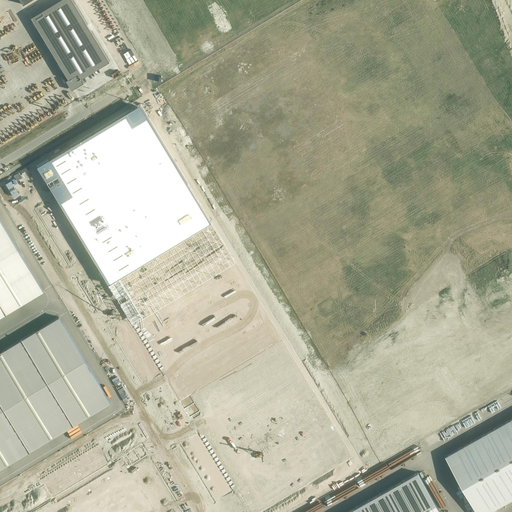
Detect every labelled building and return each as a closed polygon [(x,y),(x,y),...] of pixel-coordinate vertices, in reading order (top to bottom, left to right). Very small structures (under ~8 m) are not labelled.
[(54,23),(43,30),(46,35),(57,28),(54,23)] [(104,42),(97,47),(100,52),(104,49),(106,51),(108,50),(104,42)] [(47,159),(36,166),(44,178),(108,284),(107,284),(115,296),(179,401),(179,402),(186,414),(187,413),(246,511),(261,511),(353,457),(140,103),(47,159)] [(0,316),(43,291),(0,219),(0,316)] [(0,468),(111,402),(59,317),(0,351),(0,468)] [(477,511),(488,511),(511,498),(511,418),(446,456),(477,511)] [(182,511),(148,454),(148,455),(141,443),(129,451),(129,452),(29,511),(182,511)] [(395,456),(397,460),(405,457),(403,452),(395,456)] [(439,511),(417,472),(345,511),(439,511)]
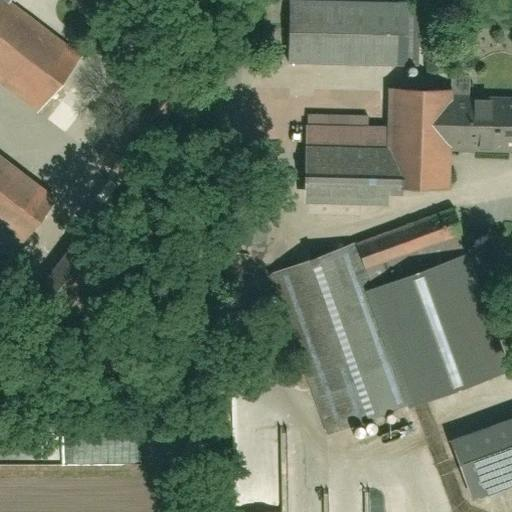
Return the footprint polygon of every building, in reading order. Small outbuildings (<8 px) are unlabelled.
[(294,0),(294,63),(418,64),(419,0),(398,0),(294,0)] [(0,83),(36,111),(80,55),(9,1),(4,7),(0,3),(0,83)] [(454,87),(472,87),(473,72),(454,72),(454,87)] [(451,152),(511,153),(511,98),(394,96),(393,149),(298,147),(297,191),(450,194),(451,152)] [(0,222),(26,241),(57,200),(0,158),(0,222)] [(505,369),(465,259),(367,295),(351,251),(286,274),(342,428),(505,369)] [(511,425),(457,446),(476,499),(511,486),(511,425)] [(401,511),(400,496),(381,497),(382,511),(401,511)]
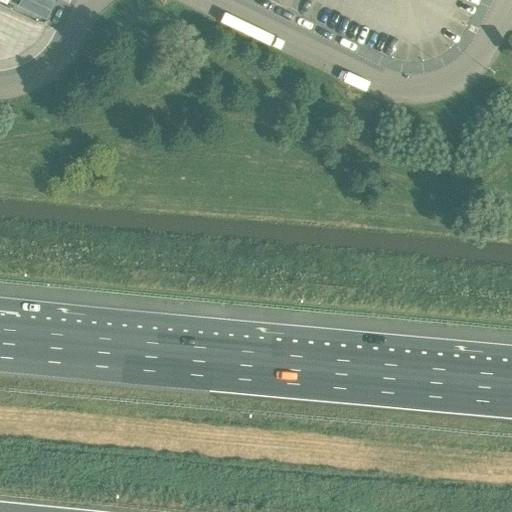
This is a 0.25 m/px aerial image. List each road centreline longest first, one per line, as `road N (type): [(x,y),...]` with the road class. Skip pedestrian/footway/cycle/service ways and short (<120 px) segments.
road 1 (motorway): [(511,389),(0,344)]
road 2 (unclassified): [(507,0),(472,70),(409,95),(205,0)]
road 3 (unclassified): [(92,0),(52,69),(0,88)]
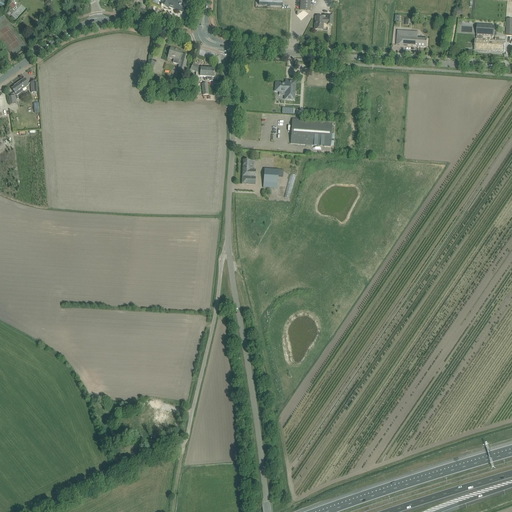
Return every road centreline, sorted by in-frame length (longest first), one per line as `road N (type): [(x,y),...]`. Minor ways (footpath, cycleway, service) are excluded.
○ ○ ○ ○
— Request —
Swap "polygon" for "outline" everywhere it appears in the entries above, and reproduce every entry with no other change. Leave the pictures out.

— Response to the task —
Detect every labelled building and return each as a closed outline [(x,y),(x,y),...] of pixel-coordinate vertices, in reading order (top to bottom, left to right). Very small structures (under ~8 m) are not labelled.
[(54,23),(43,30),(46,35),(57,28),(54,23)] [(104,42),(97,47),(100,52),(104,49),(106,51),(108,50),(104,42)] [(47,159),(36,166),(44,178),(108,284),(107,284),(115,296),(179,401),(179,402),(186,414),(187,413),(246,511),(261,511),(353,457),(140,103),(47,159)] [(0,316),(43,291),(0,219),(0,316)] [(0,468),(111,402),(59,317),(0,351),(0,468)] [(477,511),(488,511),(511,498),(511,418),(446,456),(477,511)] [(182,511),(148,454),(148,455),(141,443),(129,451),(129,452),(29,511),(182,511)] [(395,456),(397,460),(405,457),(403,452),(395,456)] [(439,511),(417,472),(345,511),(439,511)]
Return the footprint outline of every building, in reading order. Small outbuildings (<8 px) are unlabelled.
[(294,0),(294,63),(418,64),(419,0),(398,0),(294,0)] [(0,83),(36,111),(80,55),(9,1),(4,7),(0,3),(0,83)] [(454,87),(472,87),(473,72),(454,72),(454,87)] [(451,152),(511,153),(511,98),(394,96),(393,149),(298,147),(297,191),(450,194),(451,152)] [(0,222),(26,241),(57,200),(0,158),(0,222)] [(505,369),(465,259),(367,295),(351,251),(286,274),(342,428),(505,369)] [(511,425),(457,446),(476,499),(511,486),(511,425)] [(401,511),(400,496),(381,497),(382,511),(401,511)]
This is a 0.25 m/px aerial image. List each road centreline longest first, one per line, as `road N (type): [(x,y),...]` with the road class. Skip pedestrian/footway/cycle/service ways and short (<120 px) segments.
road 1 (motorway): [(511,389),(0,344)]
road 2 (unclassified): [(507,0),(472,70),(409,95),(205,0)]
road 3 (unclassified): [(92,0),(52,69),(0,88)]
Return every road centreline, sorted by in-frame length (longest first), one per line as `road N (type): [(x,y),...]`. Minor ways (footpath, cycleway, service) are excluded.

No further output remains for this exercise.